WHAT TO DO: Give back exactly the lines of the data below, starting with the line that has "grey brick A4:B5" and going on through the line that has "tan brick K2:K4".

DATA PROVIDED:
Segment Open
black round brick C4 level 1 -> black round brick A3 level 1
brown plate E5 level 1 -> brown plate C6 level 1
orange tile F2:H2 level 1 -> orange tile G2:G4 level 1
Segment Closed
Segment Open
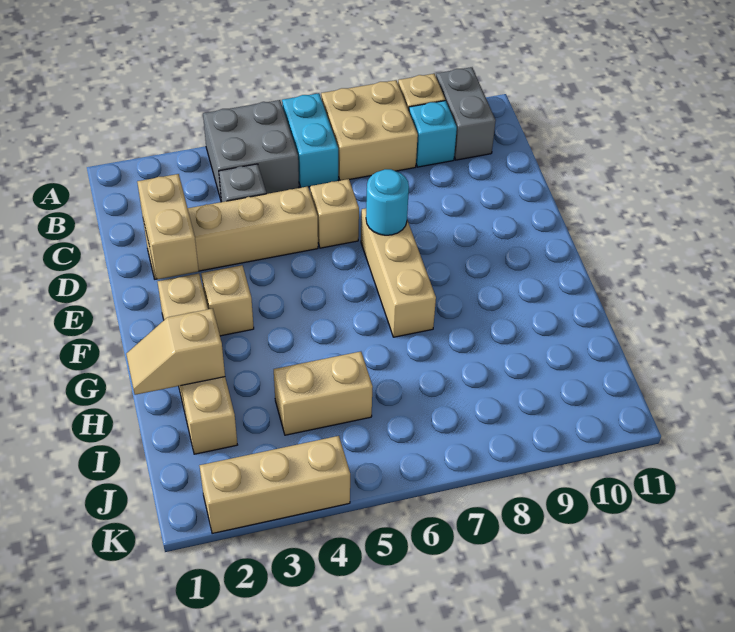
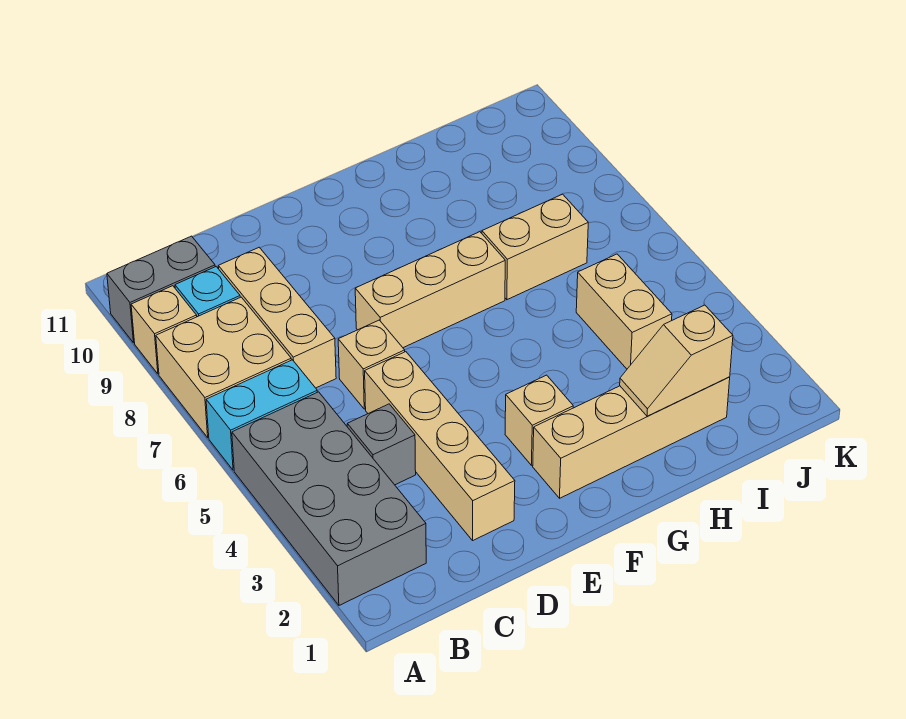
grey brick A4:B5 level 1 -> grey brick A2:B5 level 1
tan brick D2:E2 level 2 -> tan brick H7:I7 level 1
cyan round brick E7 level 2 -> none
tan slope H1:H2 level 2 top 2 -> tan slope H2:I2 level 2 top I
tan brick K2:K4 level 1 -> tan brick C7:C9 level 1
Segment Closed
YOUR SOLUTION:
grey brick A4:B5 level 1 -> grey brick A2:B5 level 1
tan brick D2:E2 level 2 -> tan brick H7:I7 level 1
cyan round brick E7 level 2 -> none
tan slope H1:H2 level 2 top 2 -> tan slope H2:I2 level 2 top I
tan brick K2:K4 level 1 -> tan brick C7:C9 level 1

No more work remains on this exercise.